Scene difference descriptions:
-=-=-=-=-

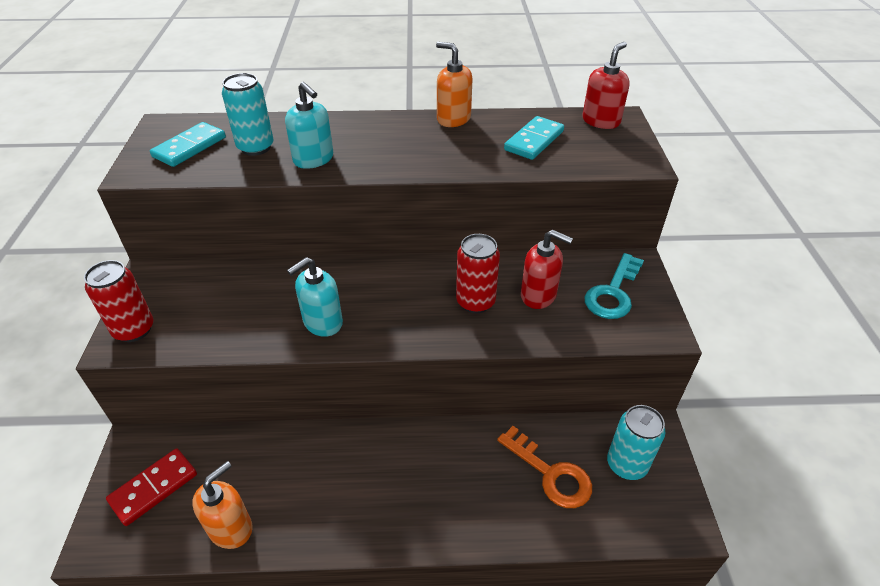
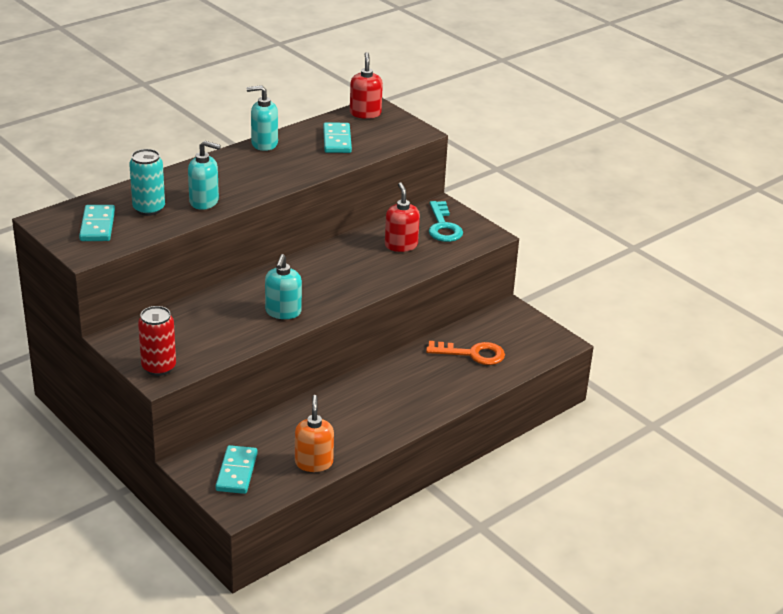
camera: 40 degrees left, 10 degrees down
(154, 488) = (237, 472): red domino -> turquoise domino
(453, 119) = (264, 144): orange soap dispenser -> turquoise soap dispenser
(475, 302) = (366, 263): red can -> none
(538, 295) = (401, 245): red soap dispenser -> red soap dispenser turned 90 degrees counterclockwise
(626, 464) = (510, 331): turquoise can -> none

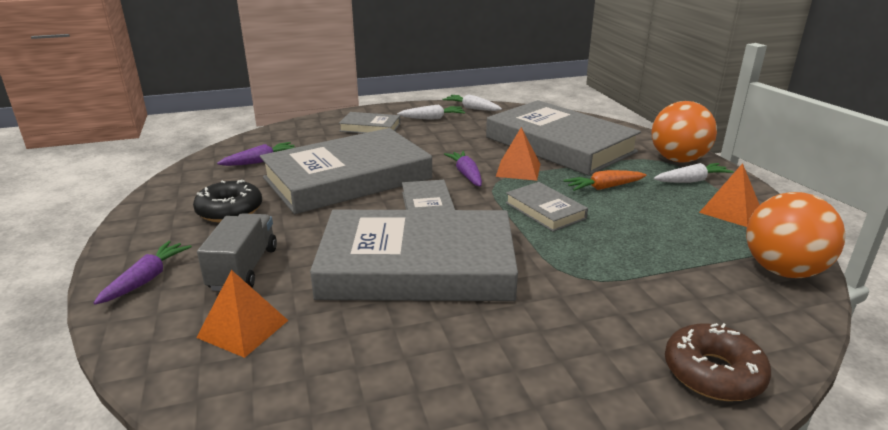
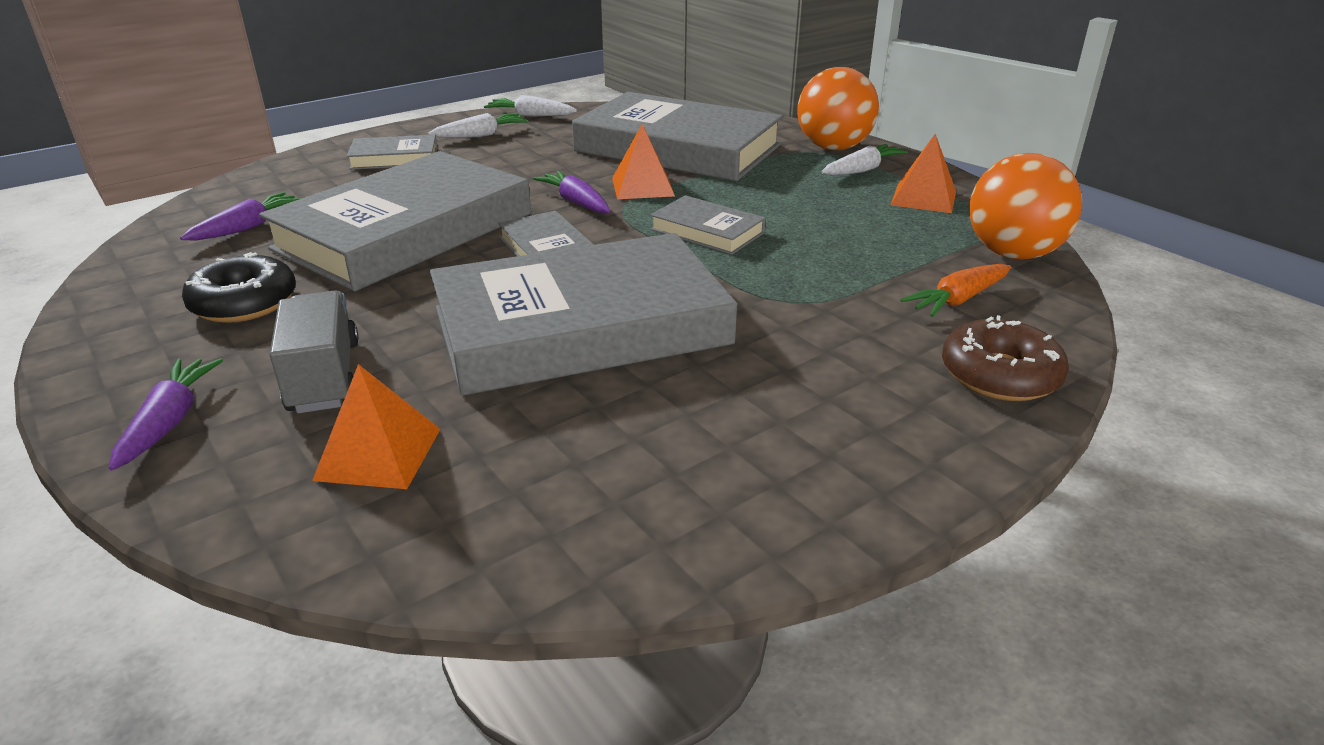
camera: 20 degrees left, 5 degrees up
(604, 187) = (764, 193): orange carrot -> orange carrot (957, 300)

-=-=-=-=-

Exactly and only the lines from the one containing "camera: 20 degrees left, 5 degrees up" to the end of the entries above are to be written out.

● Finished task:
camera: 20 degrees left, 5 degrees up
(604, 187) = (764, 193): orange carrot -> orange carrot (957, 300)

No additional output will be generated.